-- Задание --
Выпишите из записей все строки, в которых встречается слово «kern».

-- Исходные записи --

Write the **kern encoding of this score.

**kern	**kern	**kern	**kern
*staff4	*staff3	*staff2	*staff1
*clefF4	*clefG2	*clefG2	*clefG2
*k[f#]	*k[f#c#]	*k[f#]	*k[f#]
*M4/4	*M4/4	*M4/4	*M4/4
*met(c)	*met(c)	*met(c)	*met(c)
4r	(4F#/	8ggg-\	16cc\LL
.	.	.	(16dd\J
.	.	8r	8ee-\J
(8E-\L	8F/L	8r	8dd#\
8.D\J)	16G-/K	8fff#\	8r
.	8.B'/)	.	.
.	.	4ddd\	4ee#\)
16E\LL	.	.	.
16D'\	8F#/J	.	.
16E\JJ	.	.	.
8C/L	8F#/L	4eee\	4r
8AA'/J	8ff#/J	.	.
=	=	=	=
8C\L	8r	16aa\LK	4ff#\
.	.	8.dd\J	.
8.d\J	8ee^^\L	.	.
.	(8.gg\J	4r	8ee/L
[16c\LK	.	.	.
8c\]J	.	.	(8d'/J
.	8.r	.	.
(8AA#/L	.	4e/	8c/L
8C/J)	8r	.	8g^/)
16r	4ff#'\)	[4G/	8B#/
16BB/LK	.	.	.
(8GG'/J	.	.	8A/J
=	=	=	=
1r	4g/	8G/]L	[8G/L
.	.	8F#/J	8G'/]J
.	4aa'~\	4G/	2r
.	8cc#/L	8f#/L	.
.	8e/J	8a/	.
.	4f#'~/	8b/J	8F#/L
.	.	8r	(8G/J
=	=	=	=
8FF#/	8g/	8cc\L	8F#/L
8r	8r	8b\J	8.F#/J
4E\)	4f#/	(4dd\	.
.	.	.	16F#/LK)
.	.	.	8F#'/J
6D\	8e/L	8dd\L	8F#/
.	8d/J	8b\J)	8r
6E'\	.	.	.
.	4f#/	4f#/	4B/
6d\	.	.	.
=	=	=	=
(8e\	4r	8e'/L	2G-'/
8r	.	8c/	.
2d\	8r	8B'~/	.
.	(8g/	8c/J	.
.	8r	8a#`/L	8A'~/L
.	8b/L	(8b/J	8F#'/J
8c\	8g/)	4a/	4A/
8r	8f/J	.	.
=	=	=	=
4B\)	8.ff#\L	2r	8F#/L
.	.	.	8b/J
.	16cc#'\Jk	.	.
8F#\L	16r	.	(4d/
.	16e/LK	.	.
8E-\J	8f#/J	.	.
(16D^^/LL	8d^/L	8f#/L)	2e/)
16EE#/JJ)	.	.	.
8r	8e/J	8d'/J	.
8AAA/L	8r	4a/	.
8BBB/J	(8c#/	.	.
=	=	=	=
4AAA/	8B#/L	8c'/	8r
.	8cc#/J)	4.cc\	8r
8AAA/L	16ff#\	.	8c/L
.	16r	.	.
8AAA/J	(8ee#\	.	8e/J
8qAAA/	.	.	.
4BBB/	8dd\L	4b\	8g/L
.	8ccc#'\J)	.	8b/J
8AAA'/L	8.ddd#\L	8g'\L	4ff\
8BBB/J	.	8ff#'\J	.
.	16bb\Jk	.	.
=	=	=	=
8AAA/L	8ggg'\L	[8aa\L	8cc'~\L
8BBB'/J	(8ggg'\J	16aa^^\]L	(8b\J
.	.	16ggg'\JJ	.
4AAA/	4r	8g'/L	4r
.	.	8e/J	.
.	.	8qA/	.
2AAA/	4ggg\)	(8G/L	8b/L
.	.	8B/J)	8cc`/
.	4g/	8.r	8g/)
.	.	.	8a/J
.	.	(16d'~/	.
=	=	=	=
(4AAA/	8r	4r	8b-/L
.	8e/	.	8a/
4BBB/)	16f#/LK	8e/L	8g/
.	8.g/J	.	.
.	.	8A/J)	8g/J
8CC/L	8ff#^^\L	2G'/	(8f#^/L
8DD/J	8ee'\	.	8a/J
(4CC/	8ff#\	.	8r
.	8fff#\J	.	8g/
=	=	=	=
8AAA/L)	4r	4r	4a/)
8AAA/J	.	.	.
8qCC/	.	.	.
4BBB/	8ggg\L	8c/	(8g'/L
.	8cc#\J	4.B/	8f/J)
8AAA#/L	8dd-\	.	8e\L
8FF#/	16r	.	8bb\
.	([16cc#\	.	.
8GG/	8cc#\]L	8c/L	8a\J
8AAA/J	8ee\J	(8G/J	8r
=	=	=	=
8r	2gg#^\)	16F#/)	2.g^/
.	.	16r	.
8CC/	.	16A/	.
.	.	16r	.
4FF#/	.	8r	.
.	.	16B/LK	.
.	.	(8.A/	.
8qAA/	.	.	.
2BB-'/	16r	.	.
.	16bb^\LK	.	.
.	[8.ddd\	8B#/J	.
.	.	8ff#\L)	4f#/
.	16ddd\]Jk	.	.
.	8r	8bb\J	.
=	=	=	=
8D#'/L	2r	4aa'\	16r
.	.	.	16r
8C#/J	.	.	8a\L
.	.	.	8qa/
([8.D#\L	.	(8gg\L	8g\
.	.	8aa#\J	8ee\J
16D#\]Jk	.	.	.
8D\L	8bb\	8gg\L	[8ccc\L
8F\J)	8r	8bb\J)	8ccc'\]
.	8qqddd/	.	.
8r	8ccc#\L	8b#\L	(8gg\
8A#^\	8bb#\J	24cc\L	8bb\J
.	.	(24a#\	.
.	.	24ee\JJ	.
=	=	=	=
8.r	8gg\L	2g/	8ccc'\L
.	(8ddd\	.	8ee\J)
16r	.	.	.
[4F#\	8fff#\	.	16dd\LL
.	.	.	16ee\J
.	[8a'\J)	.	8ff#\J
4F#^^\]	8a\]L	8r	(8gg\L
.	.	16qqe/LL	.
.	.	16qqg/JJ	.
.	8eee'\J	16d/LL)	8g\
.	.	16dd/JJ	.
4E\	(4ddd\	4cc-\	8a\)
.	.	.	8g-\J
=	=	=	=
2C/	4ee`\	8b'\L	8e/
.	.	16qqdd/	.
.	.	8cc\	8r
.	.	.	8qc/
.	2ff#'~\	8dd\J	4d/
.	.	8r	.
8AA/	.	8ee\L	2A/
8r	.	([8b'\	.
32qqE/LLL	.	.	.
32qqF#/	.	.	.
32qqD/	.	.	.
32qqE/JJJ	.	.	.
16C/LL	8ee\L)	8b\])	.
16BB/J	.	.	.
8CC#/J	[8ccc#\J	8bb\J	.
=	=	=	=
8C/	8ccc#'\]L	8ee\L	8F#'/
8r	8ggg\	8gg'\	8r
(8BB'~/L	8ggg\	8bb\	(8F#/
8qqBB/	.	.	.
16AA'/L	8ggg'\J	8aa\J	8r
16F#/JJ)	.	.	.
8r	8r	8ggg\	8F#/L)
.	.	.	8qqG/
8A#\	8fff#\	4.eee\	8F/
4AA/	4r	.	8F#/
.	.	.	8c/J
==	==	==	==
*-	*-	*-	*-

-- Ответ к заданию --
Write the **kern encoding of this score.
**kern	**kern	**kern	**kern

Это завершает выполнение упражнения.